> _PROBLEM STATEMENT_:
Copy out each line below that contains the string "kern". Case counts.

> _PROVIDED DATA_:
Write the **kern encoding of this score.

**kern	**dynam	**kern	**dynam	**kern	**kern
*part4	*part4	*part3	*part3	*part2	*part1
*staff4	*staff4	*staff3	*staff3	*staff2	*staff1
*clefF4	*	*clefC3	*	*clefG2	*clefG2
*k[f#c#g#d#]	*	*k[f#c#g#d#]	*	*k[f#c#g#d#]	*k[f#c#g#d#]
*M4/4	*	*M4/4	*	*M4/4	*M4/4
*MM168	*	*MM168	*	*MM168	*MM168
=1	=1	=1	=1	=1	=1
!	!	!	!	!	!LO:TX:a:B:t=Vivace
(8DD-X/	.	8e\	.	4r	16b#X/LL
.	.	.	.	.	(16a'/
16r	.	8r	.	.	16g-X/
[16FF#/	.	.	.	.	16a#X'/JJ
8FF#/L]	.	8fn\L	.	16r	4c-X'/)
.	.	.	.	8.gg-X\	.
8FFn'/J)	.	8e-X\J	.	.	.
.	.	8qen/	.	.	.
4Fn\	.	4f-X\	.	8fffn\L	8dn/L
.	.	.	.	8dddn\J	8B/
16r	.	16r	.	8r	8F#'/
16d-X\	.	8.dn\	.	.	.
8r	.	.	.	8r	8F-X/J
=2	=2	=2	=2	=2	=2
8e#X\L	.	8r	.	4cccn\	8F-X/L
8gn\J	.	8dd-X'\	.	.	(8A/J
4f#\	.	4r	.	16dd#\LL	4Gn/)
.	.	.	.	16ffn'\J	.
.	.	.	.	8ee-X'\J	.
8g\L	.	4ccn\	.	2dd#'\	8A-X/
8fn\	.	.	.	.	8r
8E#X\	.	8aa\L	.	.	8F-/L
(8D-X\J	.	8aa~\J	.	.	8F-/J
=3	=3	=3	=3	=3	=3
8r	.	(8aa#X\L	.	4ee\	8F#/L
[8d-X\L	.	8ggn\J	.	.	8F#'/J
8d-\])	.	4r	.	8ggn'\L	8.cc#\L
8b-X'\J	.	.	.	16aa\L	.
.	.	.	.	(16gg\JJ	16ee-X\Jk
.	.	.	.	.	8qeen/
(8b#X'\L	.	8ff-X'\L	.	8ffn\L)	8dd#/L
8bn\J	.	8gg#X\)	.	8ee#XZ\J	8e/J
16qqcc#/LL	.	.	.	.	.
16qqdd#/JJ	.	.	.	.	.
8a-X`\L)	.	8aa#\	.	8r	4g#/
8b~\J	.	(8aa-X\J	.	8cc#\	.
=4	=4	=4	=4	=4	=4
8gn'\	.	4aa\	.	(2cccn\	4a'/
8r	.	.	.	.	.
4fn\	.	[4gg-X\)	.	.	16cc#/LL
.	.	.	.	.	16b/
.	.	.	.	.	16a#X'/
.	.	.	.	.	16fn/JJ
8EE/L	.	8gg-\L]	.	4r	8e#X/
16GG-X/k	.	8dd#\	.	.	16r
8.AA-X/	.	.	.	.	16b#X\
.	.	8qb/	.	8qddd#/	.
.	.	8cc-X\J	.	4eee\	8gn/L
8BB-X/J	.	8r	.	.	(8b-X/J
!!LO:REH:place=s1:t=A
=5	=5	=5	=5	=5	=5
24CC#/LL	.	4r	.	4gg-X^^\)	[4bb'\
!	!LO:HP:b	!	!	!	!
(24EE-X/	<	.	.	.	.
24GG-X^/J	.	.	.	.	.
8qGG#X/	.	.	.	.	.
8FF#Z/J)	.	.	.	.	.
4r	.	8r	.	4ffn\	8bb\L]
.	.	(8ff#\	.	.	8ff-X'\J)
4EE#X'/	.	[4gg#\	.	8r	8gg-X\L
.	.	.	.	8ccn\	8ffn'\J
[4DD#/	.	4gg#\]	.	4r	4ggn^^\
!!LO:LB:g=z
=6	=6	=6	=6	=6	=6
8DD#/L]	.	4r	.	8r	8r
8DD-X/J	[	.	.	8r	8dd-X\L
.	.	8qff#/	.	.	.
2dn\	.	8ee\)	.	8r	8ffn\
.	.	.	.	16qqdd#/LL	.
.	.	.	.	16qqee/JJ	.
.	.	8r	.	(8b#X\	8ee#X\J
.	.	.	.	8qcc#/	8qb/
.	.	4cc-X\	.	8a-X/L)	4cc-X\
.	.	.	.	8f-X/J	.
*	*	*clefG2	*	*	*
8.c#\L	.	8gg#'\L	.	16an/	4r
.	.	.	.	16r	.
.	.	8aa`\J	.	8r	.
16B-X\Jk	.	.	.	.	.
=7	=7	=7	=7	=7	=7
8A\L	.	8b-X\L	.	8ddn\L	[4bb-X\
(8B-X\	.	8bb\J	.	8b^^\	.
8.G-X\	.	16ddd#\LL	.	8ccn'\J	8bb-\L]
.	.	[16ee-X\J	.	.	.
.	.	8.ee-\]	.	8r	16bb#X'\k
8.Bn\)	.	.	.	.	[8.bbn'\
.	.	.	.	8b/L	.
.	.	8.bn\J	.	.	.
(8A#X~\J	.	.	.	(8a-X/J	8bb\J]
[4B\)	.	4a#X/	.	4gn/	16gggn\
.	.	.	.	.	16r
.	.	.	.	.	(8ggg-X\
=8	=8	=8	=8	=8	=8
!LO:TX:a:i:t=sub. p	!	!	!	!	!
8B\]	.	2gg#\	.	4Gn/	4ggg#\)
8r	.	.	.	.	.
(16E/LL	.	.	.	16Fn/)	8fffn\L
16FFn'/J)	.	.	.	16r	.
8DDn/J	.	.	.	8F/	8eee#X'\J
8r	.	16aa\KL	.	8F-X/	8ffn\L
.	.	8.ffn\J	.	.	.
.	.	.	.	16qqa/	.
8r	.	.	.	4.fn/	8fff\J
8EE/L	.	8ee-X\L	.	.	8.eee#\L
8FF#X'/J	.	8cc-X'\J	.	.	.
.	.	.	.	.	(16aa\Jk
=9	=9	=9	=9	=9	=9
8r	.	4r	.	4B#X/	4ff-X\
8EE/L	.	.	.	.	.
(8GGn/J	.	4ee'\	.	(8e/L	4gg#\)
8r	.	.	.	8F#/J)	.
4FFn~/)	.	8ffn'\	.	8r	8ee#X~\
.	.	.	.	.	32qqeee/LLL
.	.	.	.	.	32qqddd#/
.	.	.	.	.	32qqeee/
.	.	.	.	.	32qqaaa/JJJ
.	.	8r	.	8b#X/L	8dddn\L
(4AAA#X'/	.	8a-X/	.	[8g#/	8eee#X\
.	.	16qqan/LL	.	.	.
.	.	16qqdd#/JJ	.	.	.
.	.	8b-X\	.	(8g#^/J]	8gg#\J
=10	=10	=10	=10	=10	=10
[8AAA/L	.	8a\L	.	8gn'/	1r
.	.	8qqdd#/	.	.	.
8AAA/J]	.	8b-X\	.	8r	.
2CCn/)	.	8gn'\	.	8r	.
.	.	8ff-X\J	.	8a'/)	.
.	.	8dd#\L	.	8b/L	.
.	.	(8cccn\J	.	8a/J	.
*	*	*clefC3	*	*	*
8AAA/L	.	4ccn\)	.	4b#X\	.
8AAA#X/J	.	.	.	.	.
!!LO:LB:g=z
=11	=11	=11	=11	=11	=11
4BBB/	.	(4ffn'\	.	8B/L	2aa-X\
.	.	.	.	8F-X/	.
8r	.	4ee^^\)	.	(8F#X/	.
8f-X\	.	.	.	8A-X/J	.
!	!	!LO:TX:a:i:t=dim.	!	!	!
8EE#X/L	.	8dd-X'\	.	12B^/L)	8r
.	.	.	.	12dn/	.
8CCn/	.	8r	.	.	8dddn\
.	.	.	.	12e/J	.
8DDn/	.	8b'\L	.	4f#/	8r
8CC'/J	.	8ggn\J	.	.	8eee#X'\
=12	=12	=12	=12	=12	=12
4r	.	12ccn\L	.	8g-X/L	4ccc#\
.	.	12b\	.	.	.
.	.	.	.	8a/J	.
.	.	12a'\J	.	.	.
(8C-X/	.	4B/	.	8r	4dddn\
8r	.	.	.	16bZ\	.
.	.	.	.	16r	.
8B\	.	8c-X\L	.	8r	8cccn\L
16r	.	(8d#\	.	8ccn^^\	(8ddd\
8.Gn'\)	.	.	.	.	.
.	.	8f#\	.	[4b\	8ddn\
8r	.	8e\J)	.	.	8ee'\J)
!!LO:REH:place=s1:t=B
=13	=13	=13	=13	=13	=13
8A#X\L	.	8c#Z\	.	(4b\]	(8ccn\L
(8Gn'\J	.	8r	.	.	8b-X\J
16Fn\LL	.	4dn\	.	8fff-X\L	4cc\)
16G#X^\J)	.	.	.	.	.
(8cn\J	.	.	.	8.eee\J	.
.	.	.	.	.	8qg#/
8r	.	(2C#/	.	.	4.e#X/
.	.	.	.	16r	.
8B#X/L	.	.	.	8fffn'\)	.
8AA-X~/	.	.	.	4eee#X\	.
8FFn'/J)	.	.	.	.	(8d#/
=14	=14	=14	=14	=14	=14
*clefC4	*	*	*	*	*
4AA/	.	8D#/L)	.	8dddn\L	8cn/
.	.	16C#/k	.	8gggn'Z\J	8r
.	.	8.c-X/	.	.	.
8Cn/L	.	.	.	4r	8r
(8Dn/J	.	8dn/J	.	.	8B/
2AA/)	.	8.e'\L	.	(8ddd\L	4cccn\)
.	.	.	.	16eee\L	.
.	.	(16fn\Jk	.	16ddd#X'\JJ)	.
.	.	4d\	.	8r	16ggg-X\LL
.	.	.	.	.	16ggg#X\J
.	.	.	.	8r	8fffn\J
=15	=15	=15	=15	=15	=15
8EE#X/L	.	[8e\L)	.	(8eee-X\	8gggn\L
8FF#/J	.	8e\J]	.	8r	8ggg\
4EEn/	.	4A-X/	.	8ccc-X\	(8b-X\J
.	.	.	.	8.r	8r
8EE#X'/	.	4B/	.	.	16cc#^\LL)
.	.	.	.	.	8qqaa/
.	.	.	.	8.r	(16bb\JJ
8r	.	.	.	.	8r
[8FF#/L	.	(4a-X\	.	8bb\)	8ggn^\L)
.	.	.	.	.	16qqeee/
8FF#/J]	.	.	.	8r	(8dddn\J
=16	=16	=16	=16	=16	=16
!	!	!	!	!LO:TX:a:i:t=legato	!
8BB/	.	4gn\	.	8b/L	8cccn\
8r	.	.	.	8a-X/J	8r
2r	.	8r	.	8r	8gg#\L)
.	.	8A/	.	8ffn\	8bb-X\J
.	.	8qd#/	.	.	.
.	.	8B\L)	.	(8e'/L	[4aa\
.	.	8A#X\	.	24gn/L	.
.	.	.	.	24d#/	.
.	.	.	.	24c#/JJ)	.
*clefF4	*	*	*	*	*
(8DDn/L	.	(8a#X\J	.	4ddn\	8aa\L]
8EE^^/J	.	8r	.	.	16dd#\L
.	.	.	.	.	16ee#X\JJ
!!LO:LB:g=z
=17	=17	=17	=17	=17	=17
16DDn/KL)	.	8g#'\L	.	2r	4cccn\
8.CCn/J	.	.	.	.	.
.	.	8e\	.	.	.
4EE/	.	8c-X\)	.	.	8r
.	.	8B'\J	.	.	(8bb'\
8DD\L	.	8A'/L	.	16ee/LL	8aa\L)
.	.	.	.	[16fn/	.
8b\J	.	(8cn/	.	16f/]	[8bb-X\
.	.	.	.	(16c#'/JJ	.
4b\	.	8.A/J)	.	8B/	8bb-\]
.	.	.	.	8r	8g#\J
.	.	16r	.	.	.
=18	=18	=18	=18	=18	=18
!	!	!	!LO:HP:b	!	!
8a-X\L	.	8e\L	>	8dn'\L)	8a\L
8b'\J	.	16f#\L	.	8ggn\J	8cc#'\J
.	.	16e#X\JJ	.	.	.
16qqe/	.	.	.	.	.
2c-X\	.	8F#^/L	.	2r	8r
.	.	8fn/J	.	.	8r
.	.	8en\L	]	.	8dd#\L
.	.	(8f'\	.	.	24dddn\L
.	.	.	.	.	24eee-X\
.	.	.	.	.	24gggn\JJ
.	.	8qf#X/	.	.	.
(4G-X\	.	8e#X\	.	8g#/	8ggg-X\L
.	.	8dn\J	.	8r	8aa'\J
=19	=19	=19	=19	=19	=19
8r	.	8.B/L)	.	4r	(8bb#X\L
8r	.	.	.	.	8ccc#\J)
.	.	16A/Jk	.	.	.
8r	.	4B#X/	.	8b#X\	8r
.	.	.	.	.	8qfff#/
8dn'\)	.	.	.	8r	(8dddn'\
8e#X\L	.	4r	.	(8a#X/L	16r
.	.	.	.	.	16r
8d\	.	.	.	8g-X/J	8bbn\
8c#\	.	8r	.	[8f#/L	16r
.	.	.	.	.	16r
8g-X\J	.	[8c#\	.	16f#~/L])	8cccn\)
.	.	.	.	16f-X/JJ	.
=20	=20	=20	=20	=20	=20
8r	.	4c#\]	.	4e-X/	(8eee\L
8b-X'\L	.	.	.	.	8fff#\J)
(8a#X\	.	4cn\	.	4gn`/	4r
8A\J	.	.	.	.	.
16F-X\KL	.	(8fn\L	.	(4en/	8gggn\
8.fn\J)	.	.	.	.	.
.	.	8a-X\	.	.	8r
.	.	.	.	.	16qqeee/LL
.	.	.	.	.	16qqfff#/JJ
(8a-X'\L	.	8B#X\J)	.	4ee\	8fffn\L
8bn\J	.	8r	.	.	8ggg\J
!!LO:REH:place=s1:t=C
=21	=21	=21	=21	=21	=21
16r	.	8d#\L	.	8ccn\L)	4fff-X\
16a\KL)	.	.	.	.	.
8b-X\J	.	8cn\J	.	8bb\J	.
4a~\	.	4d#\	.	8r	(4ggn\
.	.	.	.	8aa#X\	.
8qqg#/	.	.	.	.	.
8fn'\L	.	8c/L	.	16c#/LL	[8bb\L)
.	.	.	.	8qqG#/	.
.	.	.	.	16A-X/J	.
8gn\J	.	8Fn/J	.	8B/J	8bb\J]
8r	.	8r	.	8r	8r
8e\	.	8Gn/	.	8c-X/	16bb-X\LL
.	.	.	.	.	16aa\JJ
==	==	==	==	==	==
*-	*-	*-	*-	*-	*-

> _RESPONSE FOR THIS EXERCISE_:
Write the **kern encoding of this score.
**kern	**dynam	**kern	**dynam	**kern	**kern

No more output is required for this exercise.